- _ASSIGNMENT_
Copy the data exactly. Images are the one exception.

______

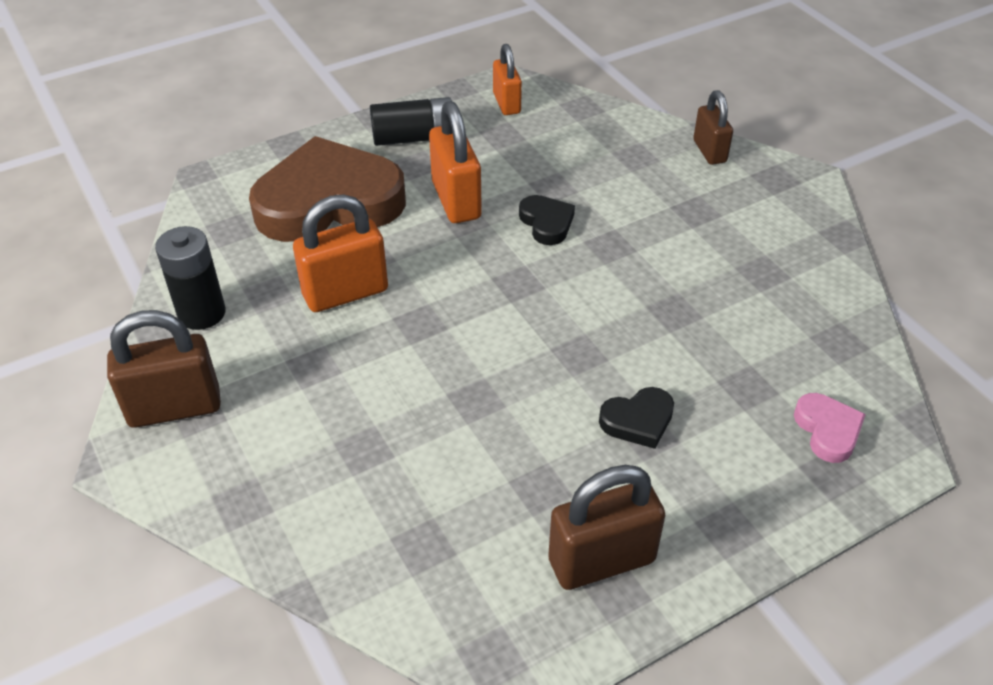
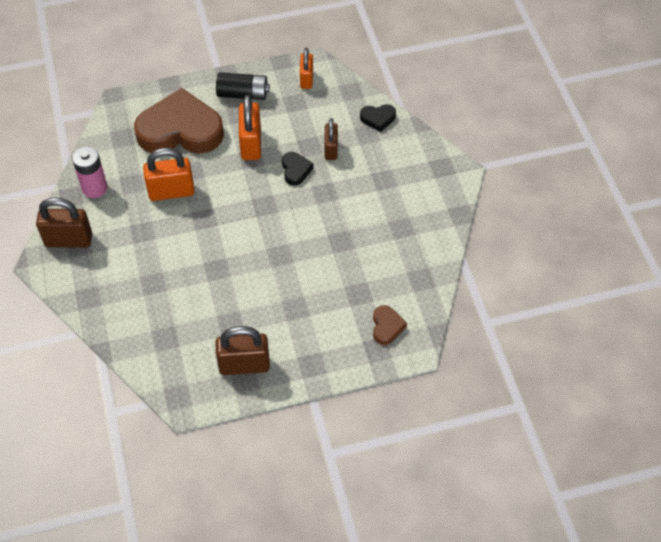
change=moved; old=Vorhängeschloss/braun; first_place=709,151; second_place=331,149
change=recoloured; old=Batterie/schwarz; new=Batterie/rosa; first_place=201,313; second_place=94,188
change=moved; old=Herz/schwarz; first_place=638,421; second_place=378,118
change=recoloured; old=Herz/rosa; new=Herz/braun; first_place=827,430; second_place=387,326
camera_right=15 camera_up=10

______

- _SOLVED EXERCISE_
change=moved; old=Vorhängeschloss/braun; first_place=709,151; second_place=331,149
change=recoloured; old=Batterie/schwarz; new=Batterie/rosa; first_place=201,313; second_place=94,188
change=moved; old=Herz/schwarz; first_place=638,421; second_place=378,118
change=recoloured; old=Herz/rosa; new=Herz/braun; first_place=827,430; second_place=387,326
camera_right=15 camera_up=10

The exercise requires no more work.